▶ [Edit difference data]
┄┄┄┄┄┄

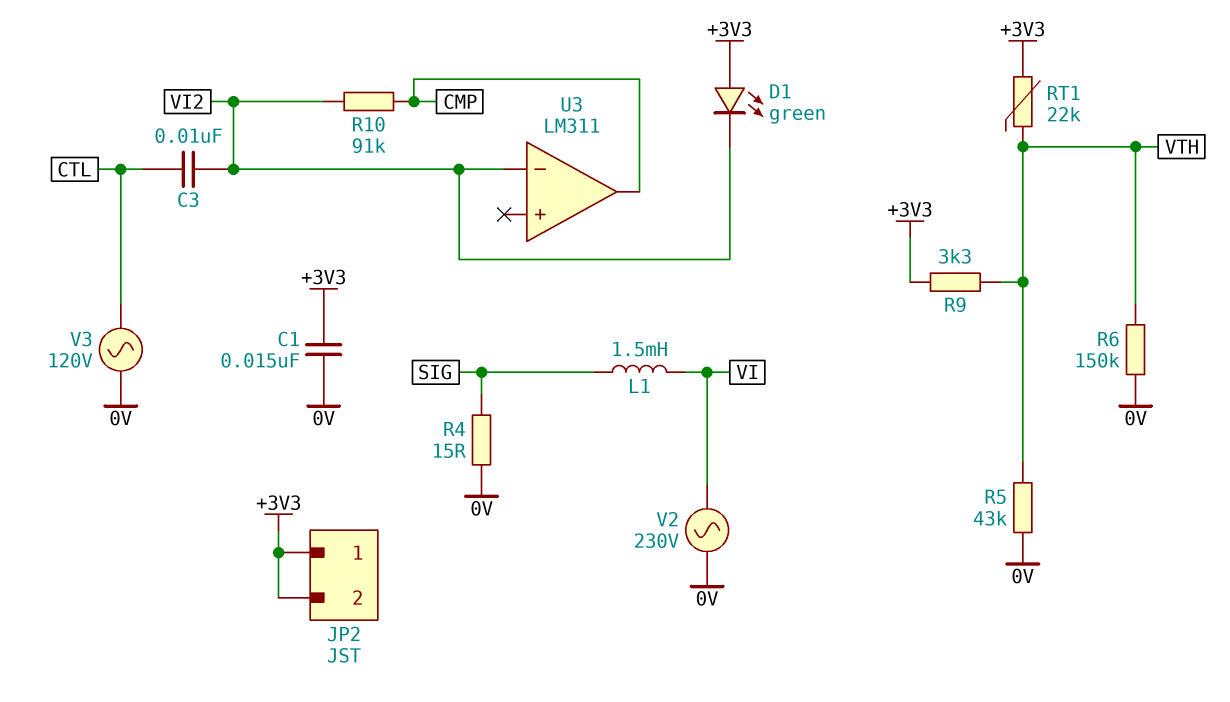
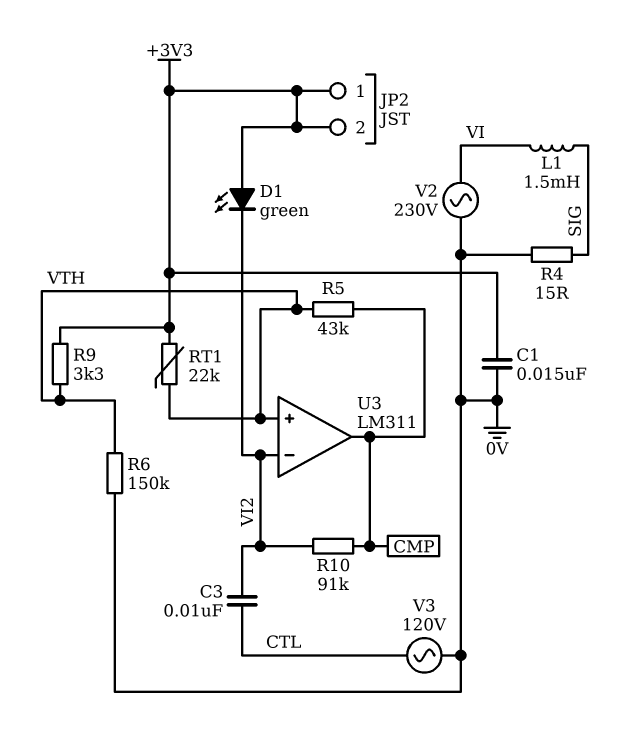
R5: 43k (0V, VTH) -> 43k (CMP, VTH)
U3 pin in+: none -> VTH

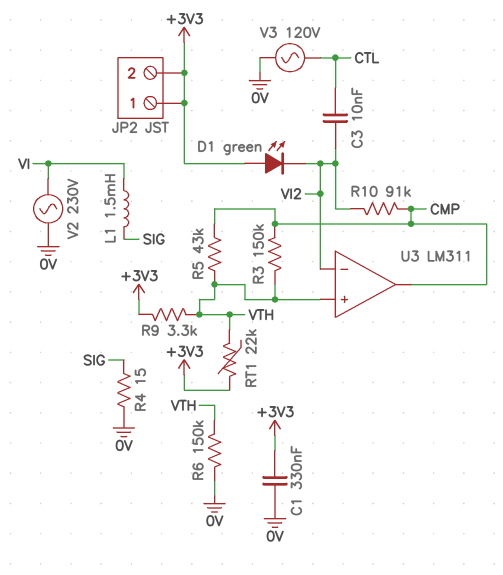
C1: 15nF (+3V3, 0V) -> 330nF (+3V3, 0V)
R3: none -> 150k (CMP, VTH)

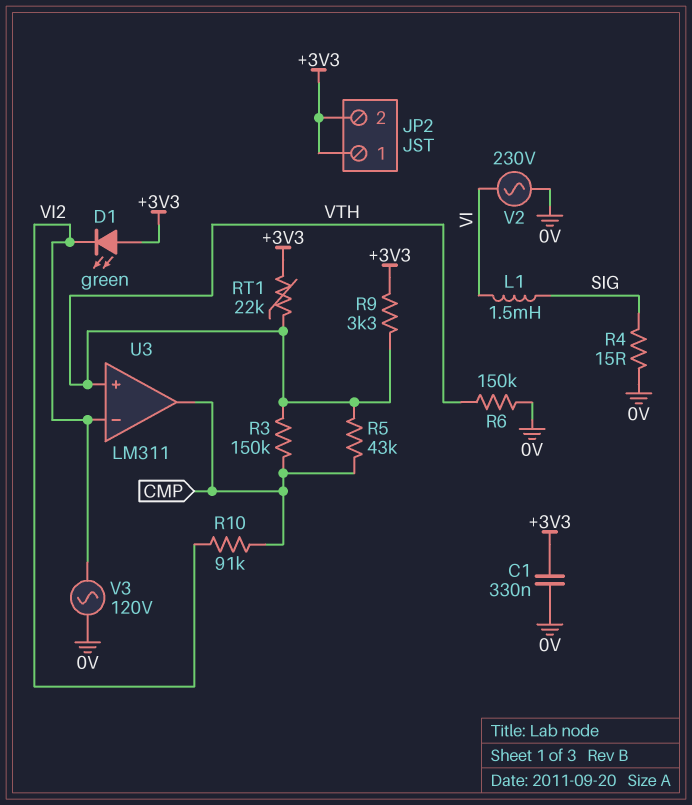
C3: 10nF (CTL, VI2) -> none
V3: AC 120V (0V, CTL) -> AC 120V (0V, VI2)

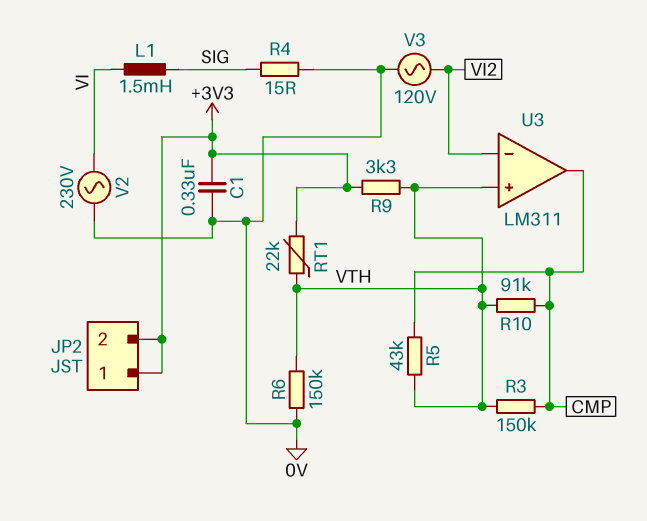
D1: LED green (A +3V3, K VI2) -> none
R10: 91k (CMP, VI2) -> 91k (CMP, VTH)

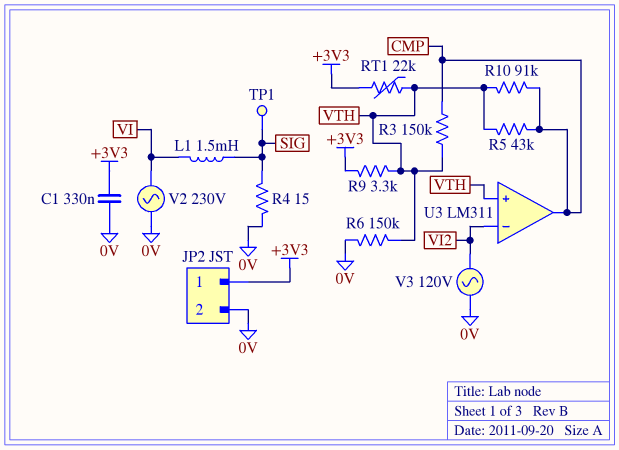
JP2 pin 2: +3V3 -> 0V
TP1: none -> test point (SIG)

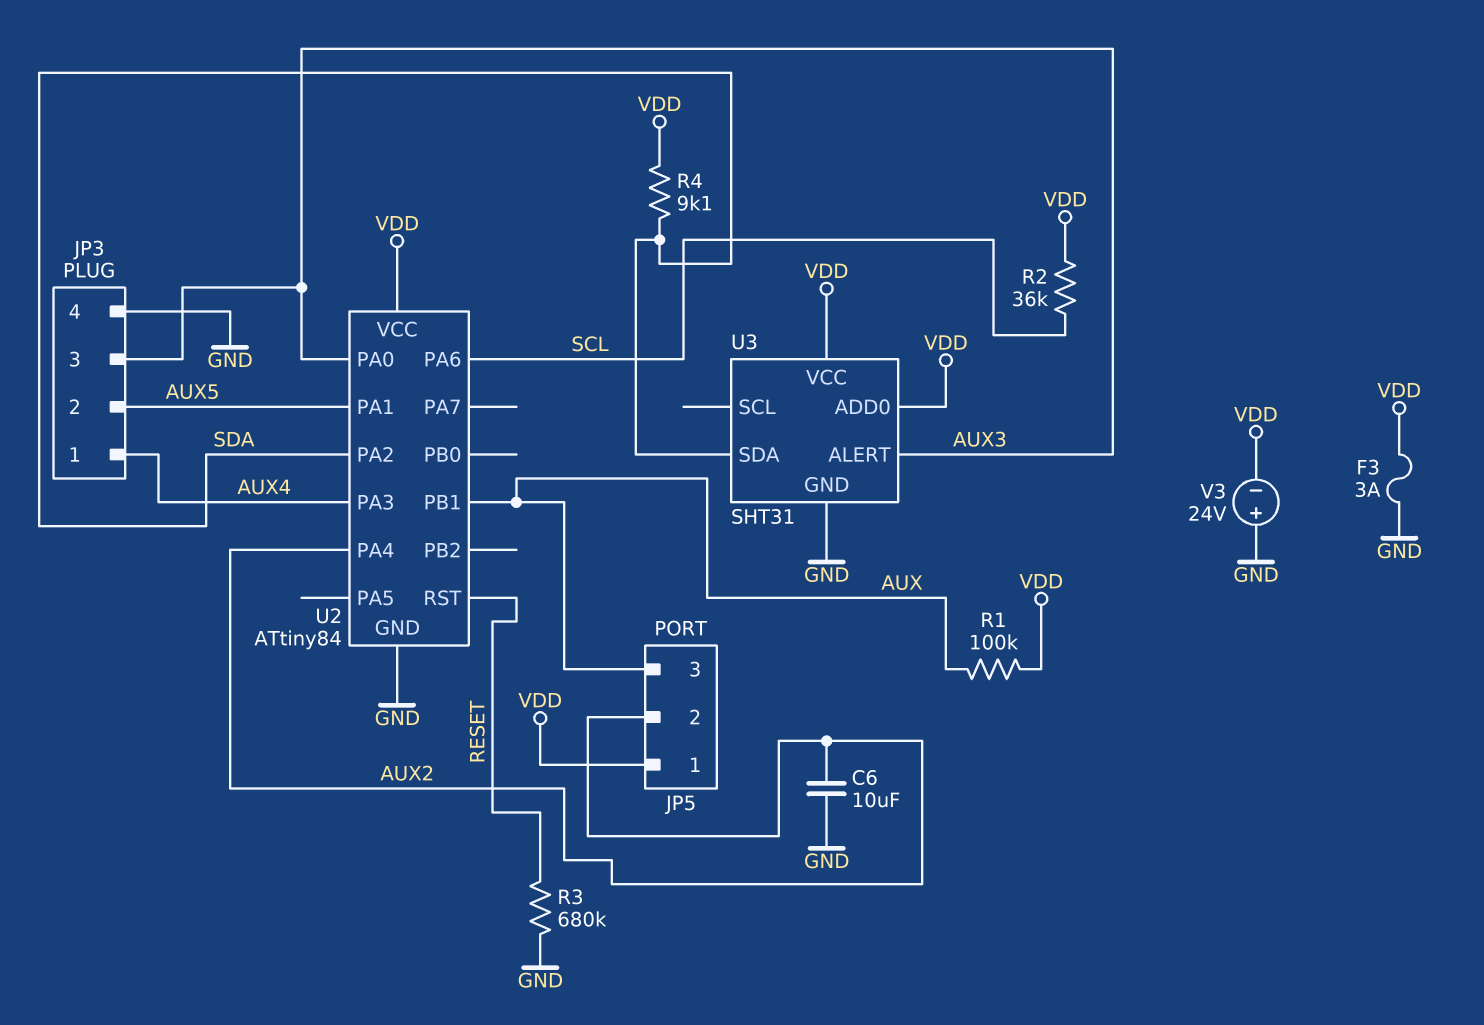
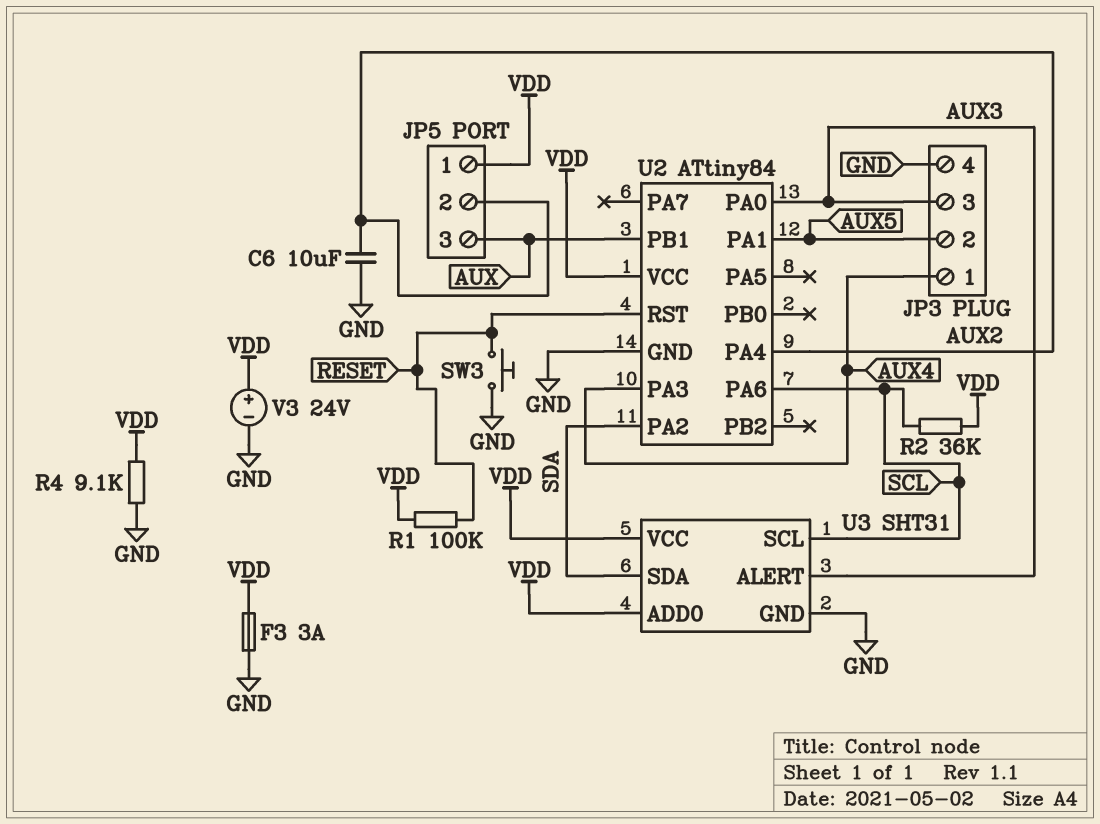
R1: 100k (AUX, VDD) -> 100k (RESET, VDD)
R3: 680k (GND, RESET) -> none
R4: 9.1k (SDA, VDD) -> 9.1k (GND, VDD)
SW3: none -> button (GND, RESET)
U3 pin SCL: none -> SCL
V3: 24V (plus GND, minus VDD) -> 24V (plus VDD, minus GND)

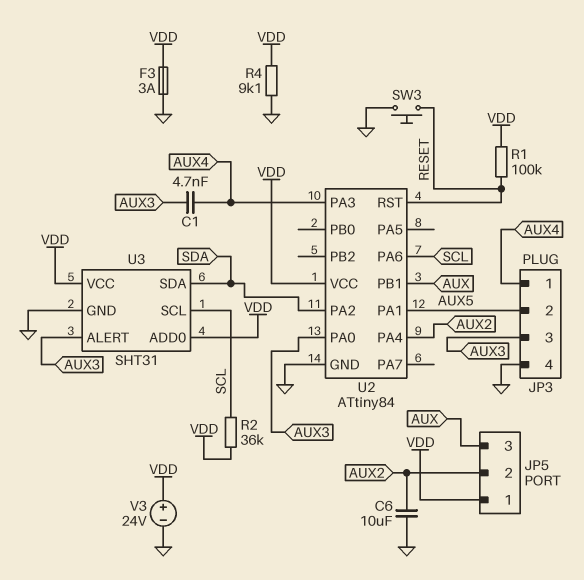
C1: none -> 4.7nF (AUX3, AUX4)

┄┄┄┄┄┄

▶ [Task]
Lines that contain "RESET" should be pulled from the entries above and reported.

▶ [Reply to the exercise]
R1: 100k (AUX, VDD) -> 100k (RESET, VDD)
R3: 680k (GND, RESET) -> none
SW3: none -> button (GND, RESET)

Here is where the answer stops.